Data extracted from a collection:
********
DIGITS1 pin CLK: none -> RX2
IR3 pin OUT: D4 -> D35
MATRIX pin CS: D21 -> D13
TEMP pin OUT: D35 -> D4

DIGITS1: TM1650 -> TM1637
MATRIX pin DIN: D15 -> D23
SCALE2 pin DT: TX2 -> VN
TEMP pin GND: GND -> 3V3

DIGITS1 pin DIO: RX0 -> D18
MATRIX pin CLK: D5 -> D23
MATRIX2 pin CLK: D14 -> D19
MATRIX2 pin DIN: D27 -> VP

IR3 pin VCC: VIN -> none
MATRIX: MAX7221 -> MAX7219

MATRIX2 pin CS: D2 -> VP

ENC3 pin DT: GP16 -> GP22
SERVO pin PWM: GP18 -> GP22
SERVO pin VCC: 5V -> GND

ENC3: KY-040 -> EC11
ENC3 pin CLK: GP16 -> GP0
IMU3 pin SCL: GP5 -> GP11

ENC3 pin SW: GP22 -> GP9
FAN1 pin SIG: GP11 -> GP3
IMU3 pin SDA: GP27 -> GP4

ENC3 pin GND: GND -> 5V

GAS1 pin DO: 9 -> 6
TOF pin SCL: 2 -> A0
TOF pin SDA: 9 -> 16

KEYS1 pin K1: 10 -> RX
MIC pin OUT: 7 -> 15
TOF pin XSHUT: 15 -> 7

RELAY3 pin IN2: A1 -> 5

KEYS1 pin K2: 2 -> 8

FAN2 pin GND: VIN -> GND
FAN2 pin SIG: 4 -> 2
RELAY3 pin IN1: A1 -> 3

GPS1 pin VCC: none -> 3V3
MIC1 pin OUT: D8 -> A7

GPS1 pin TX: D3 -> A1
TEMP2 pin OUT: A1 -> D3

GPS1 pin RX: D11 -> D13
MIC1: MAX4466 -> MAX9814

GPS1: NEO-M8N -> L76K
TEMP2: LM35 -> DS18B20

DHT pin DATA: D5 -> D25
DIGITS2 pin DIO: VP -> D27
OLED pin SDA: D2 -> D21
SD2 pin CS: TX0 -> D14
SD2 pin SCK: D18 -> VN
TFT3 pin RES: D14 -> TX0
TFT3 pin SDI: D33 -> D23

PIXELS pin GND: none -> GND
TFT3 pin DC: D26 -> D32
********
→ **About this exercise**
Give back the entries above exactly as they are, from their first line through the line that contains "ENC3 pin DT: GP16 -> GP22", both included, with nothing else.

→ **Solution to this problem**
DIGITS1 pin CLK: none -> RX2
IR3 pin OUT: D4 -> D35
MATRIX pin CS: D21 -> D13
TEMP pin OUT: D35 -> D4

DIGITS1: TM1650 -> TM1637
MATRIX pin DIN: D15 -> D23
SCALE2 pin DT: TX2 -> VN
TEMP pin GND: GND -> 3V3

DIGITS1 pin DIO: RX0 -> D18
MATRIX pin CLK: D5 -> D23
MATRIX2 pin CLK: D14 -> D19
MATRIX2 pin DIN: D27 -> VP

IR3 pin VCC: VIN -> none
MATRIX: MAX7221 -> MAX7219

MATRIX2 pin CS: D2 -> VP

ENC3 pin DT: GP16 -> GP22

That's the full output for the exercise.